◆ **Problem statement**:
Below are entries; output exactly the lines from the one with "(205, 341) = (526, 118): red" to the one with "(541, 133) = (694, 329): black", both included, and nothing else.

(Dataset records)
────────
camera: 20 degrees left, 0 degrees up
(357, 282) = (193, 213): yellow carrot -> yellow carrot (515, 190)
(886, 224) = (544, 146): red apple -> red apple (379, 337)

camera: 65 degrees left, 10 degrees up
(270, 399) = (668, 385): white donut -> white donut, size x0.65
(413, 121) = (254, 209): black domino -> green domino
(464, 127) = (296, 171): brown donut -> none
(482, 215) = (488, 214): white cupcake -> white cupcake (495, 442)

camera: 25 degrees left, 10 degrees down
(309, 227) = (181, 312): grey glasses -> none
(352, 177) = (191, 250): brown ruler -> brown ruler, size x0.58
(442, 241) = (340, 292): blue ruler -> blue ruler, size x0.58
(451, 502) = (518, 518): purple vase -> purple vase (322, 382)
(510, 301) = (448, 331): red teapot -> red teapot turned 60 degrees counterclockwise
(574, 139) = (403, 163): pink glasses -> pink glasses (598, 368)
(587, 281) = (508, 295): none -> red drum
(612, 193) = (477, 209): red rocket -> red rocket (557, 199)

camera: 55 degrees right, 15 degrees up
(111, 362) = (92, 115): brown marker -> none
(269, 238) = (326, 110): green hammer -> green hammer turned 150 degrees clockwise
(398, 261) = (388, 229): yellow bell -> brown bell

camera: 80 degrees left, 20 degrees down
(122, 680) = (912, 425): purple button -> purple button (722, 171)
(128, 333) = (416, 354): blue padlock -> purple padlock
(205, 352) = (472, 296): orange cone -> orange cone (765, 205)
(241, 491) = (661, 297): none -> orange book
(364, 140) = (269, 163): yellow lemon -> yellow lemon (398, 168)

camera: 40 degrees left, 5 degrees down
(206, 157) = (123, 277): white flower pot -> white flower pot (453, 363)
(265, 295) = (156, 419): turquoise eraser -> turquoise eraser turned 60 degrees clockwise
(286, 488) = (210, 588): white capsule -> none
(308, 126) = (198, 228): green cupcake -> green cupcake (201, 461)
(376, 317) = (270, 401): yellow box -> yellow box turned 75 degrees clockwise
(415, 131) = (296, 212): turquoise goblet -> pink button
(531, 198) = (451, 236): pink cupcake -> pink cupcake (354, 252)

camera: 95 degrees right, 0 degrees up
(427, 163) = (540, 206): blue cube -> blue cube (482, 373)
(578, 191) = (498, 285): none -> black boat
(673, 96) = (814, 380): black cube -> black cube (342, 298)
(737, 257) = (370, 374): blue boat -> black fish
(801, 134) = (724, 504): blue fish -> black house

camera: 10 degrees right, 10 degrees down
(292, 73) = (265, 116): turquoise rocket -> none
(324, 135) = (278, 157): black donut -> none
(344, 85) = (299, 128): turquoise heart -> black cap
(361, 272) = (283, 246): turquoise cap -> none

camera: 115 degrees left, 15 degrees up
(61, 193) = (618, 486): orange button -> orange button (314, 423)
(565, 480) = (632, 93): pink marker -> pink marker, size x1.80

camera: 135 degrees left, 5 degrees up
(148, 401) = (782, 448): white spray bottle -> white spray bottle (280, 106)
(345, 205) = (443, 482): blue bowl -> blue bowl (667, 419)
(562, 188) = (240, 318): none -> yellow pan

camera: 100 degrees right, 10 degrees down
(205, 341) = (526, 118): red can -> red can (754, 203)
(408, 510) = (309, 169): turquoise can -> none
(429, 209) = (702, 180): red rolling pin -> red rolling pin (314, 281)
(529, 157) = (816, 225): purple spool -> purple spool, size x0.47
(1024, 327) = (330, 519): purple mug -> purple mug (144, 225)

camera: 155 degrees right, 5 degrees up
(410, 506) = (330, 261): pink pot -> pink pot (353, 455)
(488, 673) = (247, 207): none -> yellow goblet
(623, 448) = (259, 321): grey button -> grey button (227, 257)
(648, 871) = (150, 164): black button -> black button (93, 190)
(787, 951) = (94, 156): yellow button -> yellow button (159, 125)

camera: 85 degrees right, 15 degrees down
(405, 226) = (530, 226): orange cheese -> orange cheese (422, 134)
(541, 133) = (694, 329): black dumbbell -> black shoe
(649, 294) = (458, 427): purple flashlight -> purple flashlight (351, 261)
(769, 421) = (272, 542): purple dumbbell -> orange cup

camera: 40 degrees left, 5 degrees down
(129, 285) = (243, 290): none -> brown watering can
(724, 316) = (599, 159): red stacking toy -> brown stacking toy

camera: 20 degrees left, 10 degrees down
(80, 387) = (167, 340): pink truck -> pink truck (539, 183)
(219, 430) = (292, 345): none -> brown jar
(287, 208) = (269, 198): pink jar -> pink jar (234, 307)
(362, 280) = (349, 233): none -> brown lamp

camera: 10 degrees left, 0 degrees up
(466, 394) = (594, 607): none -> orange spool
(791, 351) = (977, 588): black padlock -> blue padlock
────────
◆ **Response to the exercise**:
(205, 341) = (526, 118): red can -> red can (754, 203)
(408, 510) = (309, 169): turquoise can -> none
(429, 209) = (702, 180): red rolling pin -> red rolling pin (314, 281)
(529, 157) = (816, 225): purple spool -> purple spool, size x0.47
(1024, 327) = (330, 519): purple mug -> purple mug (144, 225)

camera: 155 degrees right, 5 degrees up
(410, 506) = (330, 261): pink pot -> pink pot (353, 455)
(488, 673) = (247, 207): none -> yellow goblet
(623, 448) = (259, 321): grey button -> grey button (227, 257)
(648, 871) = (150, 164): black button -> black button (93, 190)
(787, 951) = (94, 156): yellow button -> yellow button (159, 125)

camera: 85 degrees right, 15 degrees down
(405, 226) = (530, 226): orange cheese -> orange cheese (422, 134)
(541, 133) = (694, 329): black dumbbell -> black shoe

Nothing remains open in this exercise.